*SUPPLIED ENTRIES*:
--------------------------------------------------

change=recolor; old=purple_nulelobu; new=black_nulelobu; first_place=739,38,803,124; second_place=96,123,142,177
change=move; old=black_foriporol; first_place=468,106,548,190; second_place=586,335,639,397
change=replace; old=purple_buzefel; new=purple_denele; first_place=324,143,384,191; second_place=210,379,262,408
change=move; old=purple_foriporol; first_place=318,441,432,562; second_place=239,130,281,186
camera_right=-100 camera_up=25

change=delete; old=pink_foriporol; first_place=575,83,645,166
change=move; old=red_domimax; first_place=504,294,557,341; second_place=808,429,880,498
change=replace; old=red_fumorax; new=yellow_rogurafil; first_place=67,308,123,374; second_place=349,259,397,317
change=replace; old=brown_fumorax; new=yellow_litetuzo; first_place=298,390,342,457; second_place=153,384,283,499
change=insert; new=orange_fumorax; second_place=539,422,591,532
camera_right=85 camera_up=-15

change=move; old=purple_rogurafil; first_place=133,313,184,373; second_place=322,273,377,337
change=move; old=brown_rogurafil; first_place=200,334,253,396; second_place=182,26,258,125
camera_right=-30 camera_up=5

--------------------------------------------------

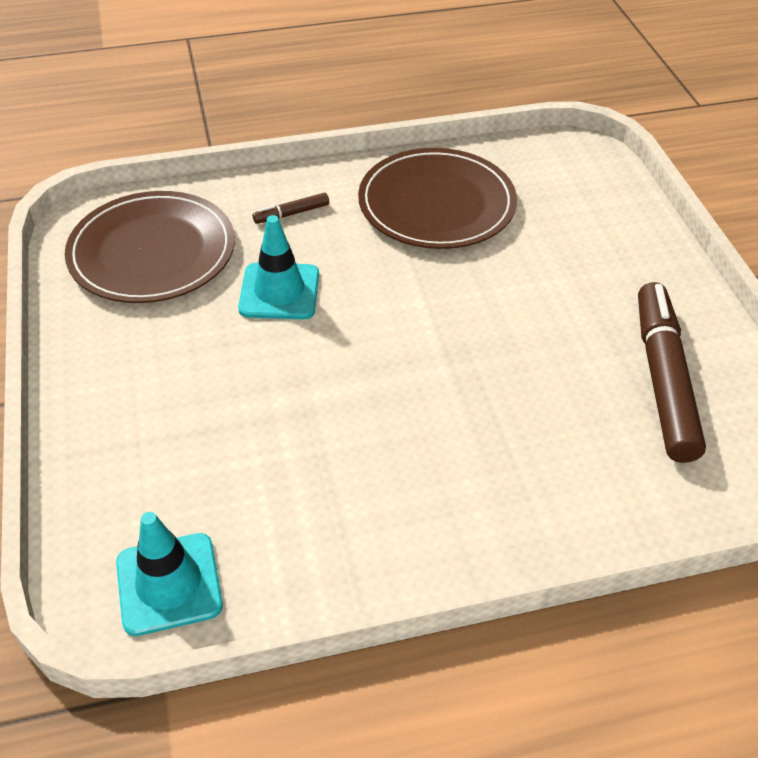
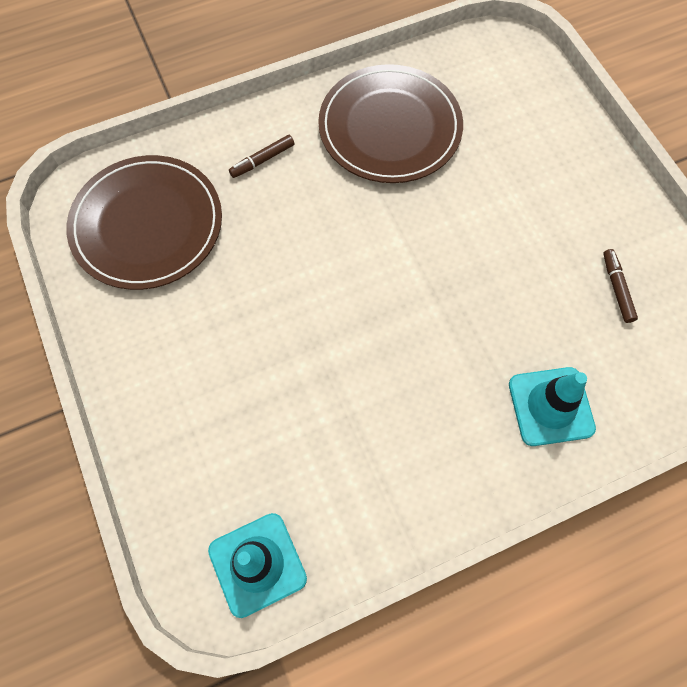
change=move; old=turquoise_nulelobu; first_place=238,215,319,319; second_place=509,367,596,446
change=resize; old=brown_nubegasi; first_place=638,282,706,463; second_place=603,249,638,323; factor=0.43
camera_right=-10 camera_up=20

--------------------------------------------------

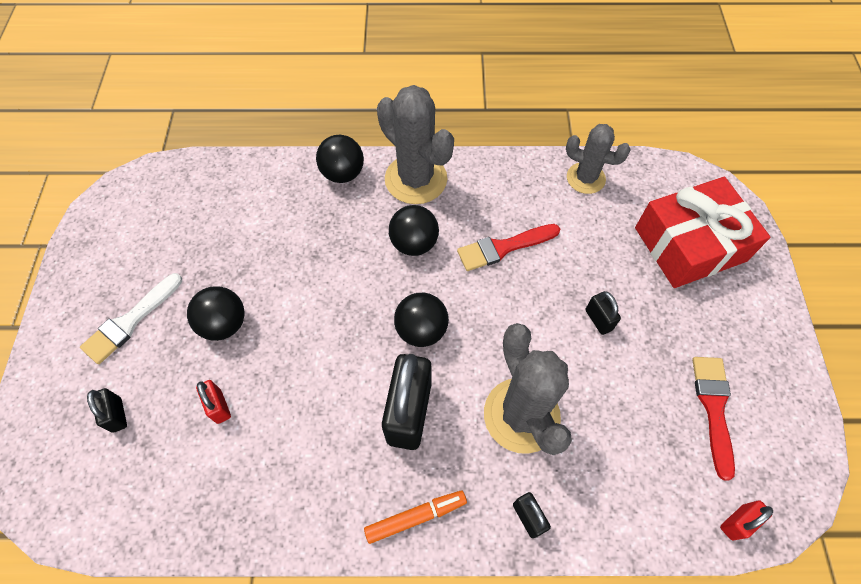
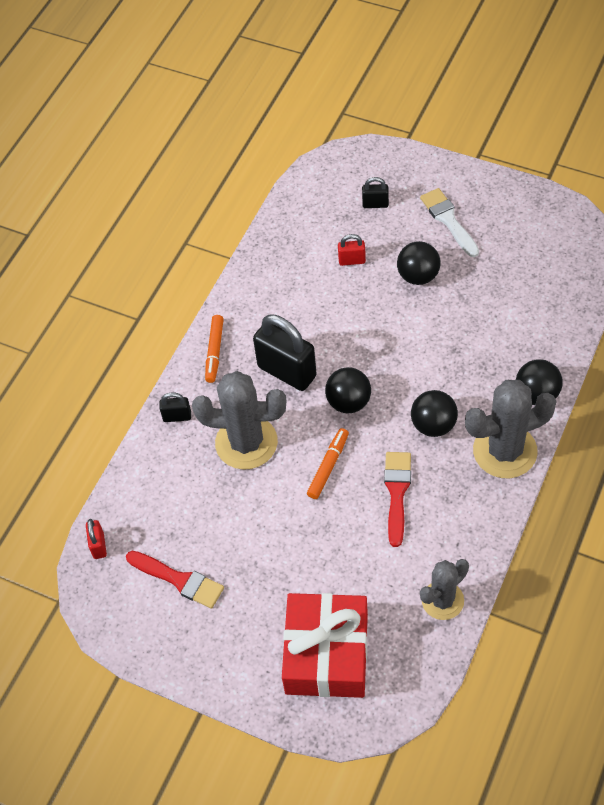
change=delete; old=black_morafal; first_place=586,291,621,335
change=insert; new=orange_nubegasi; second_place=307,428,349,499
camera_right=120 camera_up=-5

--------------------------------------------------

From the line holding "change=recolor; old=purple_nulelobu; new=black_nulelobu;" to the line holding "change=move; old=purple_foriporol; first_place=318,441,432,562;", inclusive, restate each line above exactly as written.

*ANSWER TO THE PROBLEM*:
change=recolor; old=purple_nulelobu; new=black_nulelobu; first_place=739,38,803,124; second_place=96,123,142,177
change=move; old=black_foriporol; first_place=468,106,548,190; second_place=586,335,639,397
change=replace; old=purple_buzefel; new=purple_denele; first_place=324,143,384,191; second_place=210,379,262,408
change=move; old=purple_foriporol; first_place=318,441,432,562; second_place=239,130,281,186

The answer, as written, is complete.